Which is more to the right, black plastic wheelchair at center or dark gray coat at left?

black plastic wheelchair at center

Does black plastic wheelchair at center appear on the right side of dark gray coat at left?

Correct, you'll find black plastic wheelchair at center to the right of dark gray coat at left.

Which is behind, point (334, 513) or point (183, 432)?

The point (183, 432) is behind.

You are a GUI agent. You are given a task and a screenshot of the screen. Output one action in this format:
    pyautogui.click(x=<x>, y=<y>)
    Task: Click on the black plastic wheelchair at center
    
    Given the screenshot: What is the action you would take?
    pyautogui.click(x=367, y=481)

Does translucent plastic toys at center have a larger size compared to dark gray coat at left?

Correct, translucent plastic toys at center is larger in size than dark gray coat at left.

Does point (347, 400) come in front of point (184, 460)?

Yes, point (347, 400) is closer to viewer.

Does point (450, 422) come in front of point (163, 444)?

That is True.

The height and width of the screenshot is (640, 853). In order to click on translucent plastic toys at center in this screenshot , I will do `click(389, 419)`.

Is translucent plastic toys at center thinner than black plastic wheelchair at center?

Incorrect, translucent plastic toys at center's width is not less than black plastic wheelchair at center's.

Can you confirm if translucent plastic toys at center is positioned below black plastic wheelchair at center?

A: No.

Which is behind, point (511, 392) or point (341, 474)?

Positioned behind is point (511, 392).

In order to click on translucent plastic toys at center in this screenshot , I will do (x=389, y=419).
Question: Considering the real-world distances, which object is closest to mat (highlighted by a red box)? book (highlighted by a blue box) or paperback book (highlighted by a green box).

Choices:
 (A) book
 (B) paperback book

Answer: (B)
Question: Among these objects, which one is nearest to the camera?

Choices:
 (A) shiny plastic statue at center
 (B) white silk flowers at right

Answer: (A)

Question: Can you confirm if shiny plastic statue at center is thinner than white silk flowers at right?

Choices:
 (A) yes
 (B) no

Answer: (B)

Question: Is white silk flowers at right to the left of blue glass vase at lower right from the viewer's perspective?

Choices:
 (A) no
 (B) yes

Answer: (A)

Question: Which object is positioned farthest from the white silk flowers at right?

** Prompt **
Render every line of the items from the line containing "Which is behind, point (511, 392)" through the final line of the items as a numbered list, omitting blank lines.

** Exercise result **
1. Which is behind, point (511, 392) or point (341, 474)?
2. Positioned behind is point (511, 392).
3. In order to click on translucent plastic toys at center in this screenshot , I will do (x=389, y=419).
4. Question: Considering the real-world distances, which object is closest to mat (highlighted by a red box)? book (highlighted by a blue box) or paperback book (highlighted by a green box).
5. Choices:
6.  (A) book
7.  (B) paperback book
8. Answer: (B)
9. Question: Among these objects, which one is nearest to the camera?
10. Choices:
11.  (A) shiny plastic statue at center
12.  (B) white silk flowers at right
13. Answer: (A)
14. Question: Can you confirm if shiny plastic statue at center is thinner than white silk flowers at right?
15. Choices:
16.  (A) yes
17.  (B) no
18. Answer: (B)
19. Question: Is white silk flowers at right to the left of blue glass vase at lower right from the viewer's perspective?
20. Choices:
21.  (A) no
22.  (B) yes
23. Answer: (A)
24. Question: Which object is positioned farthest from the white silk flowers at right?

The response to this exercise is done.